• Dataset:
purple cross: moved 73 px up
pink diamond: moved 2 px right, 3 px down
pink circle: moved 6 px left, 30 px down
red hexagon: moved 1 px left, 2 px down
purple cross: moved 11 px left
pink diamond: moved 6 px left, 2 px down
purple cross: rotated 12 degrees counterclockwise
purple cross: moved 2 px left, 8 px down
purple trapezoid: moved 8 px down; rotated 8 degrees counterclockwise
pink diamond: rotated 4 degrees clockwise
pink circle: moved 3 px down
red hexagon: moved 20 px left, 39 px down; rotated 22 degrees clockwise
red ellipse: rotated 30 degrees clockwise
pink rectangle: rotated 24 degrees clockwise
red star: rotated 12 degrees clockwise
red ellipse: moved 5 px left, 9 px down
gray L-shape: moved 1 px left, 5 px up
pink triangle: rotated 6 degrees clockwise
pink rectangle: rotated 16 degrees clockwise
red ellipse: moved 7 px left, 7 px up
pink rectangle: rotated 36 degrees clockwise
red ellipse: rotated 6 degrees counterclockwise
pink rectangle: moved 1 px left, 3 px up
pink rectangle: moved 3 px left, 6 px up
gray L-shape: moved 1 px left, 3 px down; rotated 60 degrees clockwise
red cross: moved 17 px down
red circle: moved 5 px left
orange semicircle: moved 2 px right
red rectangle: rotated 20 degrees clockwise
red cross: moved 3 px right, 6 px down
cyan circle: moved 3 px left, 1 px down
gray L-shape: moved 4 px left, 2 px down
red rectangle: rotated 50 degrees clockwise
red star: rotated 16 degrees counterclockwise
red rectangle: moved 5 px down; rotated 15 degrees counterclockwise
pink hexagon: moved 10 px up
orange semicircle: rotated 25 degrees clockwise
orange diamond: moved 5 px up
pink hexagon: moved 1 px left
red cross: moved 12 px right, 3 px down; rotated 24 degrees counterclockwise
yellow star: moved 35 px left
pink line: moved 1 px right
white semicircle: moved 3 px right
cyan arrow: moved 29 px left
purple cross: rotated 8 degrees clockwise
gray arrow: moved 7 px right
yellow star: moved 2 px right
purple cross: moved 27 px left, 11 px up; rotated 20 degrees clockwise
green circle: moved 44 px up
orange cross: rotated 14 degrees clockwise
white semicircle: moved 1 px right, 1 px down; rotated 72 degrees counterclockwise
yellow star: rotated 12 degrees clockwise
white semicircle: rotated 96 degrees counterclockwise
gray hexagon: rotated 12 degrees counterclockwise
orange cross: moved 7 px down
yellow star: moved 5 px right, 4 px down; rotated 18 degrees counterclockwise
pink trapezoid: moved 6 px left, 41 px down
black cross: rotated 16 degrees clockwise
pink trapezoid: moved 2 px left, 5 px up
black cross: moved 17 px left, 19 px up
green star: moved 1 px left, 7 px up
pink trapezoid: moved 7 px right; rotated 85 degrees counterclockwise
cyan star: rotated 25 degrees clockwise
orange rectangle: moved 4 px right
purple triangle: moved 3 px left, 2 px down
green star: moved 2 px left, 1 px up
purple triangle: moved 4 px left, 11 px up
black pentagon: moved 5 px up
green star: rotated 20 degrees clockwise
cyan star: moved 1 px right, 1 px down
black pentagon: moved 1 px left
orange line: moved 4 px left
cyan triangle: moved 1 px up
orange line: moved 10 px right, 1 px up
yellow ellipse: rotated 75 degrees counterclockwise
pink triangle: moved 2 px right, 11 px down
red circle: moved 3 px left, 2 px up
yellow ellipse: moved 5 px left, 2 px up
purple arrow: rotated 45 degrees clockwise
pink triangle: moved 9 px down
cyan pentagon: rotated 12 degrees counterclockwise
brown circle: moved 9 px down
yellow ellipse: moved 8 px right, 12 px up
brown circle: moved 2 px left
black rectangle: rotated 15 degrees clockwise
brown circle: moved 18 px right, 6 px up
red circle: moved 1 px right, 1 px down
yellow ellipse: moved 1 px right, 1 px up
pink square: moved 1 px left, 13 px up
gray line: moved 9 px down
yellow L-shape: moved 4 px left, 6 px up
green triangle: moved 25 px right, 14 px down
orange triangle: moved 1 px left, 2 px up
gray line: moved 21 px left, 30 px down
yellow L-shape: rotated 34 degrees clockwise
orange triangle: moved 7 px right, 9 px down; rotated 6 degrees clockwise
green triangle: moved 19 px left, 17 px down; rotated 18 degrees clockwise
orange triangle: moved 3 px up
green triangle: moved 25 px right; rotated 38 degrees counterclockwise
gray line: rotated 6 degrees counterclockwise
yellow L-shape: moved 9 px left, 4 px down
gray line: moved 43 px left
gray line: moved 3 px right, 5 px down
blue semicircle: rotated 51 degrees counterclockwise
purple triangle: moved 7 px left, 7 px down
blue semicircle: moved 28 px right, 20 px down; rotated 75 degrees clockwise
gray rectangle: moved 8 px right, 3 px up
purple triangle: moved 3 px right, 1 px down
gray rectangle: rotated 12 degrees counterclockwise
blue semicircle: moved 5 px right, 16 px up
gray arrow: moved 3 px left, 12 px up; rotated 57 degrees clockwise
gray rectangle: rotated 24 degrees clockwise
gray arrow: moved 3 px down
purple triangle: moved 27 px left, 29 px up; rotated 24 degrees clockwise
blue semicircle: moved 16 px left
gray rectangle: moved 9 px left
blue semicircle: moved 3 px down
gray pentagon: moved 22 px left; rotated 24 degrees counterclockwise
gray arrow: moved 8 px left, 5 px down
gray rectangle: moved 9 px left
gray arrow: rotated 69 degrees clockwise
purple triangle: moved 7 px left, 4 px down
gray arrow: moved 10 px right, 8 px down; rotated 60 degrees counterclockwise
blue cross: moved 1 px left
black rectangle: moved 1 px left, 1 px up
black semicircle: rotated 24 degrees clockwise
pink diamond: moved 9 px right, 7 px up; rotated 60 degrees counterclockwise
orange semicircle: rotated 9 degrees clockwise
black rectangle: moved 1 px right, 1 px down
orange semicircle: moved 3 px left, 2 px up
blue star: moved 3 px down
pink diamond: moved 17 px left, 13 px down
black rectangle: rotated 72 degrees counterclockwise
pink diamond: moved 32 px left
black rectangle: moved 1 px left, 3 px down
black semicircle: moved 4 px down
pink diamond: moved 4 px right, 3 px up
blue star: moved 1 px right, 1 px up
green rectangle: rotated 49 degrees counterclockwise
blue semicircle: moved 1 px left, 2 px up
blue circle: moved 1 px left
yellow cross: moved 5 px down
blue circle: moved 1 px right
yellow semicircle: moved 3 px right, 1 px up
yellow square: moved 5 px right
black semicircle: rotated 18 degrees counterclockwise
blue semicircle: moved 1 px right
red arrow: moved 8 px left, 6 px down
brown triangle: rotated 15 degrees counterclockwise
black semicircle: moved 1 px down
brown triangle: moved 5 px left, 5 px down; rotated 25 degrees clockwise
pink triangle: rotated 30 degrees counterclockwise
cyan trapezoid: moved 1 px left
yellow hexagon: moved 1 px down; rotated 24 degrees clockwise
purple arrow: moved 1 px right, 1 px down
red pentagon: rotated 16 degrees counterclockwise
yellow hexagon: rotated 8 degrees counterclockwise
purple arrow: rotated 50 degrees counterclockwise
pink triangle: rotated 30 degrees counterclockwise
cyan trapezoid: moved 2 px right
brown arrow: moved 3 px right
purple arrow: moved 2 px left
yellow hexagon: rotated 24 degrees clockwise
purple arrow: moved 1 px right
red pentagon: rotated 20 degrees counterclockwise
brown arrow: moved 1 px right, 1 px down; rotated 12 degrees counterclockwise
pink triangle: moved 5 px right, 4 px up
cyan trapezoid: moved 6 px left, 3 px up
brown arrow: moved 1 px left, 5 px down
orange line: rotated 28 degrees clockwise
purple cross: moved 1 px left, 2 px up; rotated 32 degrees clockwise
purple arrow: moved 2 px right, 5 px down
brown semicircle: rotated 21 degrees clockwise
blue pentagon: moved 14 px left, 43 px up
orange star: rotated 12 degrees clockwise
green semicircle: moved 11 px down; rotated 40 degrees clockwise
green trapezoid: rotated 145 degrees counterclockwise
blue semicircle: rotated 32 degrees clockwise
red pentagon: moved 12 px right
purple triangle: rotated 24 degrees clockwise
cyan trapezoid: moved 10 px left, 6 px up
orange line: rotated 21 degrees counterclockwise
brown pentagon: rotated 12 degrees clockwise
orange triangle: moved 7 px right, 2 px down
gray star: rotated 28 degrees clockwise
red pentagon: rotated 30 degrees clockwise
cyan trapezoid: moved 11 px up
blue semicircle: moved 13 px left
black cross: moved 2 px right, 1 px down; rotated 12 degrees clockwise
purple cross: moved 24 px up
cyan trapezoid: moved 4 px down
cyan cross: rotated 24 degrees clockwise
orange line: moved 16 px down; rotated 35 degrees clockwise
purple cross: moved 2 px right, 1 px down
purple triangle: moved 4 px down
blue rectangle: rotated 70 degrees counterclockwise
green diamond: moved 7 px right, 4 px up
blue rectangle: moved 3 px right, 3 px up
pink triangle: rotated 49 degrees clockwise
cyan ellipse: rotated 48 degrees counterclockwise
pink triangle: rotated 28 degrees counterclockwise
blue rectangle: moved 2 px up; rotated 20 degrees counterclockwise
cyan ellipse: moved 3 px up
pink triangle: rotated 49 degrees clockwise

• Problem:
Return every line above that contains the word "hexagon", treating case as significant.

• Task solution:
red hexagon: moved 1 px left, 2 px down
red hexagon: moved 20 px left, 39 px down; rotated 22 degrees clockwise
pink hexagon: moved 10 px up
pink hexagon: moved 1 px left
gray hexagon: rotated 12 degrees counterclockwise
yellow hexagon: moved 1 px down; rotated 24 degrees clockwise
yellow hexagon: rotated 8 degrees counterclockwise
yellow hexagon: rotated 24 degrees clockwise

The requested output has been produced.